ABOUT THIS TASK => Print out the records below with nothing altered.

[INPUT RECORDS — start]

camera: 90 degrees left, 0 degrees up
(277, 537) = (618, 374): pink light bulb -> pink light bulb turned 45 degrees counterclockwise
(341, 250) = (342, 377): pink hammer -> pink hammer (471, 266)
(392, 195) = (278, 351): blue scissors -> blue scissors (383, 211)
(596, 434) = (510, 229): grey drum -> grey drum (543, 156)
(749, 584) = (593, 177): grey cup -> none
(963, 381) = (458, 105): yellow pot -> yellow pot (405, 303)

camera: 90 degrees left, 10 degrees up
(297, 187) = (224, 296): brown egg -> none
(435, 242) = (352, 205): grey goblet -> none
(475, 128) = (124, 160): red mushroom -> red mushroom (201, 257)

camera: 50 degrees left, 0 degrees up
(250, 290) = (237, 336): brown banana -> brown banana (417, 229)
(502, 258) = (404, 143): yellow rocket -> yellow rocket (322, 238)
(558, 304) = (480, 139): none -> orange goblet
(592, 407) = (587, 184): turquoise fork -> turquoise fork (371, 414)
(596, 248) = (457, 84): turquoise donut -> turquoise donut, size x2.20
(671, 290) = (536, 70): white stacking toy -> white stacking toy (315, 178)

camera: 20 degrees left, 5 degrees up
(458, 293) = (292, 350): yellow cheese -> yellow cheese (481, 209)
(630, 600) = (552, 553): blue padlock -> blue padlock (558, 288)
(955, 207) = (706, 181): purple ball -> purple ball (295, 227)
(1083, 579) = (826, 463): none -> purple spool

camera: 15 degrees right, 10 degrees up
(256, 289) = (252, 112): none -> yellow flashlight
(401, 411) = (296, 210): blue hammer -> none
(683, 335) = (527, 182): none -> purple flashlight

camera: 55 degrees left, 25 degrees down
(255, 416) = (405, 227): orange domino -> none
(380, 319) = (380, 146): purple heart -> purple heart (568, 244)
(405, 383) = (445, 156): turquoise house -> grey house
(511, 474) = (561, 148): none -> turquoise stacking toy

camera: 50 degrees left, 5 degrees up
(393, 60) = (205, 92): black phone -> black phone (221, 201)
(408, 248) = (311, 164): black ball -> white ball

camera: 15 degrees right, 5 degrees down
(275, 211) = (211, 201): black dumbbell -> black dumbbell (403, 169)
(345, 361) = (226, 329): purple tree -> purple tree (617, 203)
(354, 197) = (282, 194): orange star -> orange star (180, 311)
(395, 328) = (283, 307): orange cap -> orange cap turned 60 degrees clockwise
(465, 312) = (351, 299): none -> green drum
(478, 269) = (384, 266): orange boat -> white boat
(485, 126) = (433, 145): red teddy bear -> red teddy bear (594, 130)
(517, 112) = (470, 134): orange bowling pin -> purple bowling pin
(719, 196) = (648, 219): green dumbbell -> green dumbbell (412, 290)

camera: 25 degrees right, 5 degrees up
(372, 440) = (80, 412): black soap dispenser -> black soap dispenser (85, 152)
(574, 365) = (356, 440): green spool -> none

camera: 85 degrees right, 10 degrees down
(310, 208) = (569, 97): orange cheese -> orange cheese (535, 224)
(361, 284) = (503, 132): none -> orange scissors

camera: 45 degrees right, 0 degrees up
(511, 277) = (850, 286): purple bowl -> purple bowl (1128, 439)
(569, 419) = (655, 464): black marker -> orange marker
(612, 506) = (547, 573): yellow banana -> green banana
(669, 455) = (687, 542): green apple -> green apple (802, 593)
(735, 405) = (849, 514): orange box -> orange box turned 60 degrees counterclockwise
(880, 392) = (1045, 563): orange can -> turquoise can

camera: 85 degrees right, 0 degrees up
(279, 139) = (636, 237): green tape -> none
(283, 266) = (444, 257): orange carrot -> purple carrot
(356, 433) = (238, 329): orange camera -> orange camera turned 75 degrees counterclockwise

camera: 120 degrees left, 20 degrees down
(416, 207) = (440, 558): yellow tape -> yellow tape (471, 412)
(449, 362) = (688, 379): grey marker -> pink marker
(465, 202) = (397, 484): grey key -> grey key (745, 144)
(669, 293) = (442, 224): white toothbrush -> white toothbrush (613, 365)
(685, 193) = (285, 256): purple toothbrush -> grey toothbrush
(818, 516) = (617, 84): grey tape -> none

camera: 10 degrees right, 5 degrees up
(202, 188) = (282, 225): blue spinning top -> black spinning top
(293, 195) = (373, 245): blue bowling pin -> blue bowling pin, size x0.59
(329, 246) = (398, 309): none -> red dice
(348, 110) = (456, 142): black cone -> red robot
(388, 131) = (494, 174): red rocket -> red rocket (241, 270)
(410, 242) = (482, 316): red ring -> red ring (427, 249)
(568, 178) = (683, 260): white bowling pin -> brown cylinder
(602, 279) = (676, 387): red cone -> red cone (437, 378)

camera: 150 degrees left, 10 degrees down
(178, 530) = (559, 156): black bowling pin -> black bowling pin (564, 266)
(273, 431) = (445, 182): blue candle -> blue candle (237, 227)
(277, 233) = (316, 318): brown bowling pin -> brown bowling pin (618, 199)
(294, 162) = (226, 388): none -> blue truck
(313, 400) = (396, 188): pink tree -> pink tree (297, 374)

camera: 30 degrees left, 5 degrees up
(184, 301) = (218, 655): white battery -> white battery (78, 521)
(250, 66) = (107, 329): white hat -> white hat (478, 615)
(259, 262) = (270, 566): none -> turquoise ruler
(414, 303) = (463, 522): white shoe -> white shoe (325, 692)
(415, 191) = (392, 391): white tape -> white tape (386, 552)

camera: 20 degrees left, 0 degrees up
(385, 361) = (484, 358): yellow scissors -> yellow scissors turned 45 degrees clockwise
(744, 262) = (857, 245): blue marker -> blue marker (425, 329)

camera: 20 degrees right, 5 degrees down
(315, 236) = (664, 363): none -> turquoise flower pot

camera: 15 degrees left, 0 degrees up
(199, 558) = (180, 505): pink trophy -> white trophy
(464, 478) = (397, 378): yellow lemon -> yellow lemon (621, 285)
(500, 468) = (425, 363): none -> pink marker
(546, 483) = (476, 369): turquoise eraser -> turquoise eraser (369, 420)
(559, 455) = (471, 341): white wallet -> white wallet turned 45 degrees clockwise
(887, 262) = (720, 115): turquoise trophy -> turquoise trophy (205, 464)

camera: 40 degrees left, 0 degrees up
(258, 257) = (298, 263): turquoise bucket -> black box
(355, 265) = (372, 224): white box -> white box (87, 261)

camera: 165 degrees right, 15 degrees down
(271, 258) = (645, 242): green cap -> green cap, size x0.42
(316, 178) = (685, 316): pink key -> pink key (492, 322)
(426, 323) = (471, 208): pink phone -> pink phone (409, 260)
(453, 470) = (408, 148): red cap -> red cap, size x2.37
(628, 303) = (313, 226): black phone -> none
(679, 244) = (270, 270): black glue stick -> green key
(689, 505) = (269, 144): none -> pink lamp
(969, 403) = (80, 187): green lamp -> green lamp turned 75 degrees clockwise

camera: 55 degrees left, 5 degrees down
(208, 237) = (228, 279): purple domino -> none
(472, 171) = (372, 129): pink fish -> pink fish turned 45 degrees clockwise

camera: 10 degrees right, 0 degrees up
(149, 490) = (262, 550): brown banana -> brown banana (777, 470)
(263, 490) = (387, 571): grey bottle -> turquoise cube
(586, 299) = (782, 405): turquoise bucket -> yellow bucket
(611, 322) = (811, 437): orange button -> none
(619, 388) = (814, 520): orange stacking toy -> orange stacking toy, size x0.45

[INPUT RECORDS — finish]

ANSWER FOR THE TASK =>
camera: 90 degrees left, 0 degrees up
(277, 537) = (618, 374): pink light bulb -> pink light bulb turned 45 degrees counterclockwise
(341, 250) = (342, 377): pink hammer -> pink hammer (471, 266)
(392, 195) = (278, 351): blue scissors -> blue scissors (383, 211)
(596, 434) = (510, 229): grey drum -> grey drum (543, 156)
(749, 584) = (593, 177): grey cup -> none
(963, 381) = (458, 105): yellow pot -> yellow pot (405, 303)

camera: 90 degrees left, 10 degrees up
(297, 187) = (224, 296): brown egg -> none
(435, 242) = (352, 205): grey goblet -> none
(475, 128) = (124, 160): red mushroom -> red mushroom (201, 257)

camera: 50 degrees left, 0 degrees up
(250, 290) = (237, 336): brown banana -> brown banana (417, 229)
(502, 258) = (404, 143): yellow rocket -> yellow rocket (322, 238)
(558, 304) = (480, 139): none -> orange goblet
(592, 407) = (587, 184): turquoise fork -> turquoise fork (371, 414)
(596, 248) = (457, 84): turquoise donut -> turquoise donut, size x2.20
(671, 290) = (536, 70): white stacking toy -> white stacking toy (315, 178)

camera: 20 degrees left, 5 degrees up
(458, 293) = (292, 350): yellow cheese -> yellow cheese (481, 209)
(630, 600) = (552, 553): blue padlock -> blue padlock (558, 288)
(955, 207) = (706, 181): purple ball -> purple ball (295, 227)
(1083, 579) = (826, 463): none -> purple spool

camera: 15 degrees right, 10 degrees up
(256, 289) = (252, 112): none -> yellow flashlight
(401, 411) = (296, 210): blue hammer -> none
(683, 335) = (527, 182): none -> purple flashlight

camera: 55 degrees left, 25 degrees down
(255, 416) = (405, 227): orange domino -> none
(380, 319) = (380, 146): purple heart -> purple heart (568, 244)
(405, 383) = (445, 156): turquoise house -> grey house
(511, 474) = (561, 148): none -> turquoise stacking toy

camera: 50 degrees left, 5 degrees up
(393, 60) = (205, 92): black phone -> black phone (221, 201)
(408, 248) = (311, 164): black ball -> white ball

camera: 15 degrees right, 5 degrees down
(275, 211) = (211, 201): black dumbbell -> black dumbbell (403, 169)
(345, 361) = (226, 329): purple tree -> purple tree (617, 203)
(354, 197) = (282, 194): orange star -> orange star (180, 311)
(395, 328) = (283, 307): orange cap -> orange cap turned 60 degrees clockwise
(465, 312) = (351, 299): none -> green drum
(478, 269) = (384, 266): orange boat -> white boat
(485, 126) = (433, 145): red teddy bear -> red teddy bear (594, 130)
(517, 112) = (470, 134): orange bowling pin -> purple bowling pin
(719, 196) = (648, 219): green dumbbell -> green dumbbell (412, 290)

camera: 25 degrees right, 5 degrees up
(372, 440) = (80, 412): black soap dispenser -> black soap dispenser (85, 152)
(574, 365) = (356, 440): green spool -> none

camera: 85 degrees right, 10 degrees down
(310, 208) = (569, 97): orange cheese -> orange cheese (535, 224)
(361, 284) = (503, 132): none -> orange scissors

camera: 45 degrees right, 0 degrees up
(511, 277) = (850, 286): purple bowl -> purple bowl (1128, 439)
(569, 419) = (655, 464): black marker -> orange marker
(612, 506) = (547, 573): yellow banana -> green banana
(669, 455) = (687, 542): green apple -> green apple (802, 593)
(735, 405) = (849, 514): orange box -> orange box turned 60 degrees counterclockwise
(880, 392) = (1045, 563): orange can -> turquoise can

camera: 85 degrees right, 0 degrees up
(279, 139) = (636, 237): green tape -> none
(283, 266) = (444, 257): orange carrot -> purple carrot
(356, 433) = (238, 329): orange camera -> orange camera turned 75 degrees counterclockwise

camera: 120 degrees left, 20 degrees down
(416, 207) = (440, 558): yellow tape -> yellow tape (471, 412)
(449, 362) = (688, 379): grey marker -> pink marker
(465, 202) = (397, 484): grey key -> grey key (745, 144)
(669, 293) = (442, 224): white toothbrush -> white toothbrush (613, 365)
(685, 193) = (285, 256): purple toothbrush -> grey toothbrush
(818, 516) = (617, 84): grey tape -> none

camera: 10 degrees right, 5 degrees up
(202, 188) = (282, 225): blue spinning top -> black spinning top
(293, 195) = (373, 245): blue bowling pin -> blue bowling pin, size x0.59
(329, 246) = (398, 309): none -> red dice
(348, 110) = (456, 142): black cone -> red robot
(388, 131) = (494, 174): red rocket -> red rocket (241, 270)
(410, 242) = (482, 316): red ring -> red ring (427, 249)
(568, 178) = (683, 260): white bowling pin -> brown cylinder
(602, 279) = (676, 387): red cone -> red cone (437, 378)

camera: 150 degrees left, 10 degrees down
(178, 530) = (559, 156): black bowling pin -> black bowling pin (564, 266)
(273, 431) = (445, 182): blue candle -> blue candle (237, 227)
(277, 233) = (316, 318): brown bowling pin -> brown bowling pin (618, 199)
(294, 162) = (226, 388): none -> blue truck
(313, 400) = (396, 188): pink tree -> pink tree (297, 374)

camera: 30 degrees left, 5 degrees up
(184, 301) = (218, 655): white battery -> white battery (78, 521)
(250, 66) = (107, 329): white hat -> white hat (478, 615)
(259, 262) = (270, 566): none -> turquoise ruler
(414, 303) = (463, 522): white shoe -> white shoe (325, 692)
(415, 191) = (392, 391): white tape -> white tape (386, 552)

camera: 20 degrees left, 0 degrees up
(385, 361) = (484, 358): yellow scissors -> yellow scissors turned 45 degrees clockwise
(744, 262) = (857, 245): blue marker -> blue marker (425, 329)

camera: 20 degrees right, 5 degrees down
(315, 236) = (664, 363): none -> turquoise flower pot

camera: 15 degrees left, 0 degrees up
(199, 558) = (180, 505): pink trophy -> white trophy
(464, 478) = (397, 378): yellow lemon -> yellow lemon (621, 285)
(500, 468) = (425, 363): none -> pink marker
(546, 483) = (476, 369): turquoise eraser -> turquoise eraser (369, 420)
(559, 455) = (471, 341): white wallet -> white wallet turned 45 degrees clockwise
(887, 262) = (720, 115): turquoise trophy -> turquoise trophy (205, 464)

camera: 40 degrees left, 0 degrees up
(258, 257) = (298, 263): turquoise bucket -> black box
(355, 265) = (372, 224): white box -> white box (87, 261)

camera: 165 degrees right, 15 degrees down
(271, 258) = (645, 242): green cap -> green cap, size x0.42
(316, 178) = (685, 316): pink key -> pink key (492, 322)
(426, 323) = (471, 208): pink phone -> pink phone (409, 260)
(453, 470) = (408, 148): red cap -> red cap, size x2.37
(628, 303) = (313, 226): black phone -> none
(679, 244) = (270, 270): black glue stick -> green key
(689, 505) = (269, 144): none -> pink lamp
(969, 403) = (80, 187): green lamp -> green lamp turned 75 degrees clockwise

camera: 55 degrees left, 5 degrees down
(208, 237) = (228, 279): purple domino -> none
(472, 171) = (372, 129): pink fish -> pink fish turned 45 degrees clockwise

camera: 10 degrees right, 0 degrees up
(149, 490) = (262, 550): brown banana -> brown banana (777, 470)
(263, 490) = (387, 571): grey bottle -> turquoise cube
(586, 299) = (782, 405): turquoise bucket -> yellow bucket
(611, 322) = (811, 437): orange button -> none
(619, 388) = (814, 520): orange stacking toy -> orange stacking toy, size x0.45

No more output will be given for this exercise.